**Activity**
Give the whole listing below once more, exactly, without pictures.

**Recorded information**
**********

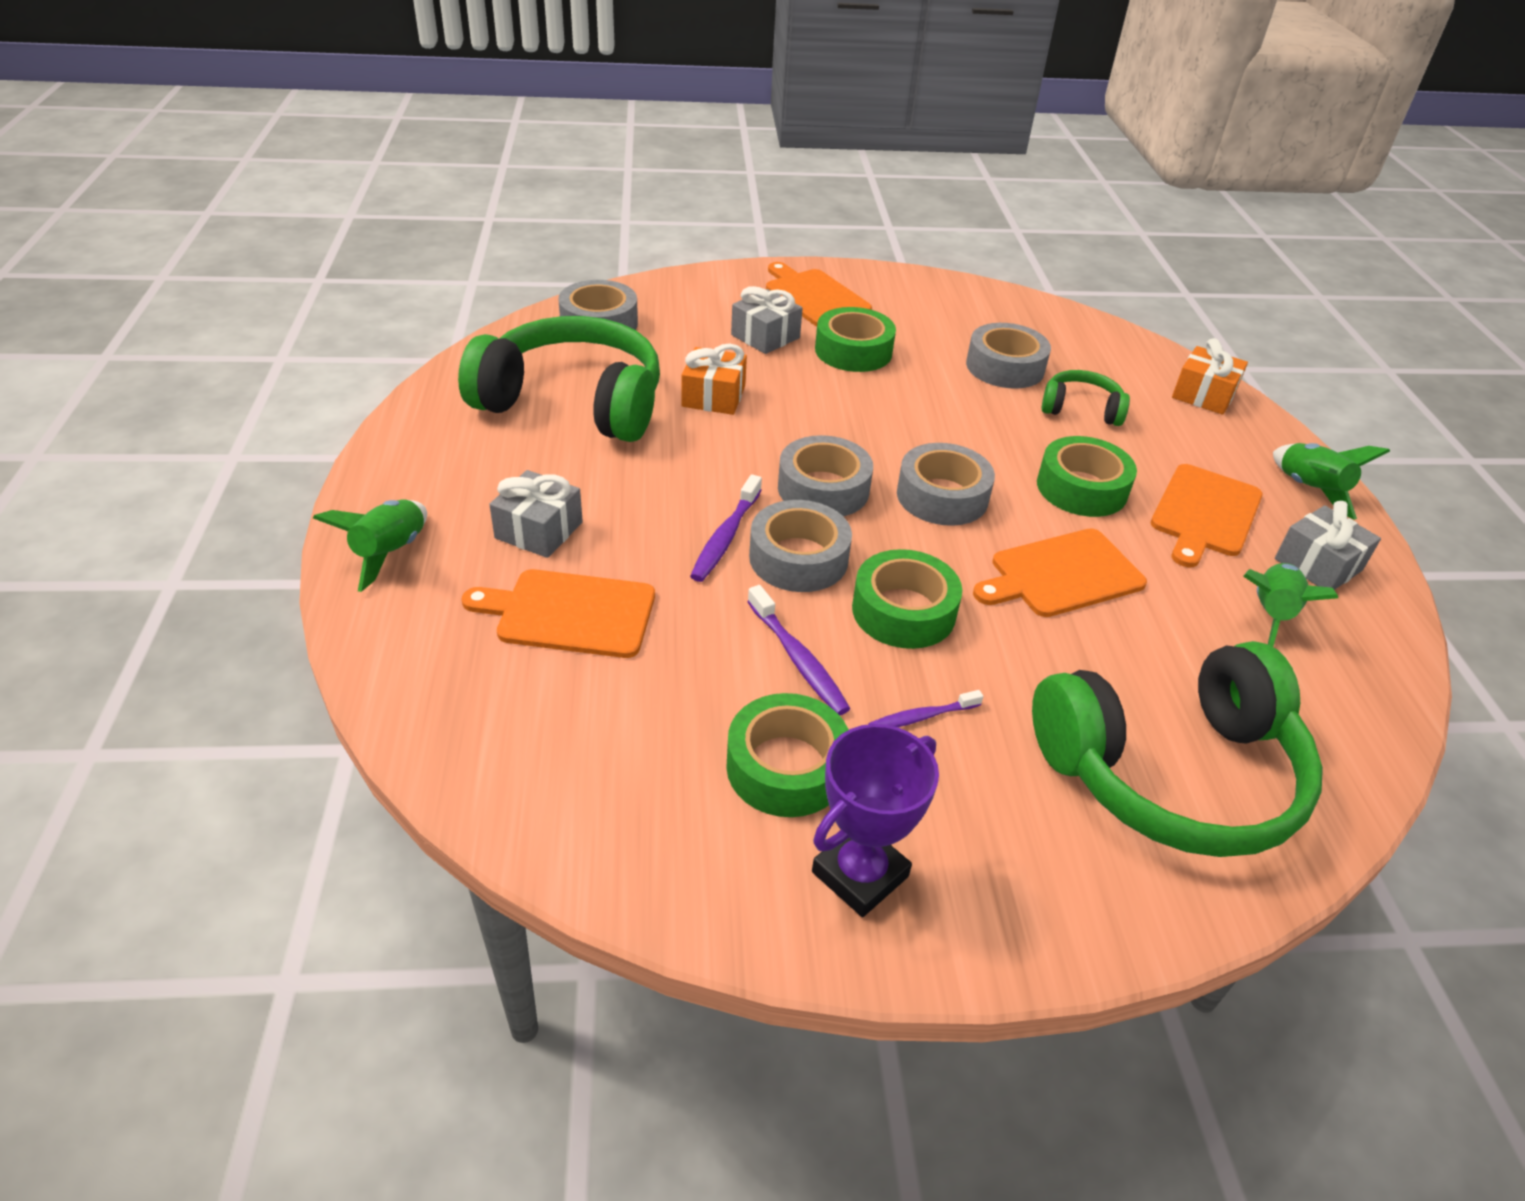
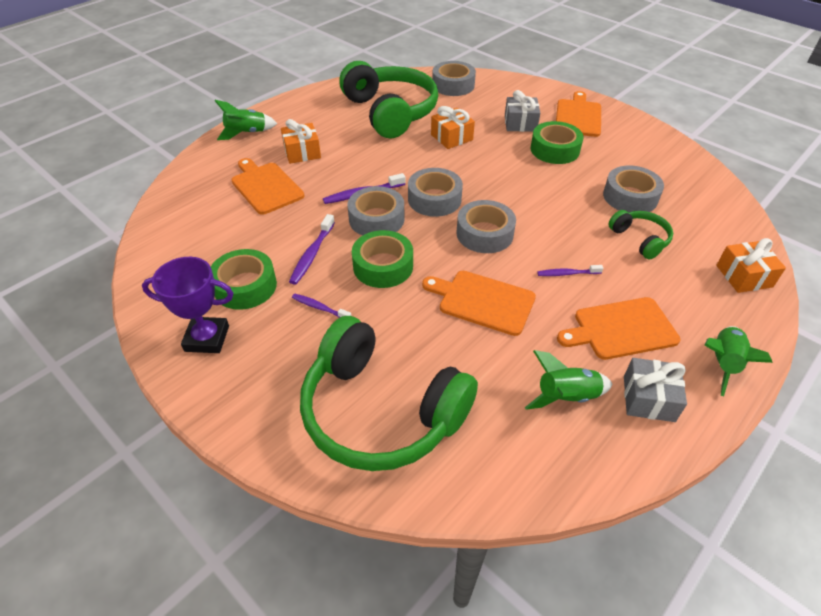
camera: 50 degrees right, 5 degrees up
(539, 530) = (302, 152): grey gift -> orange gift
(1081, 488) = (567, 273): green tape -> purple toothbrush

**********

**Solution to this exercise**
camera: 50 degrees right, 5 degrees up
(539, 530) = (302, 152): grey gift -> orange gift
(1081, 488) = (567, 273): green tape -> purple toothbrush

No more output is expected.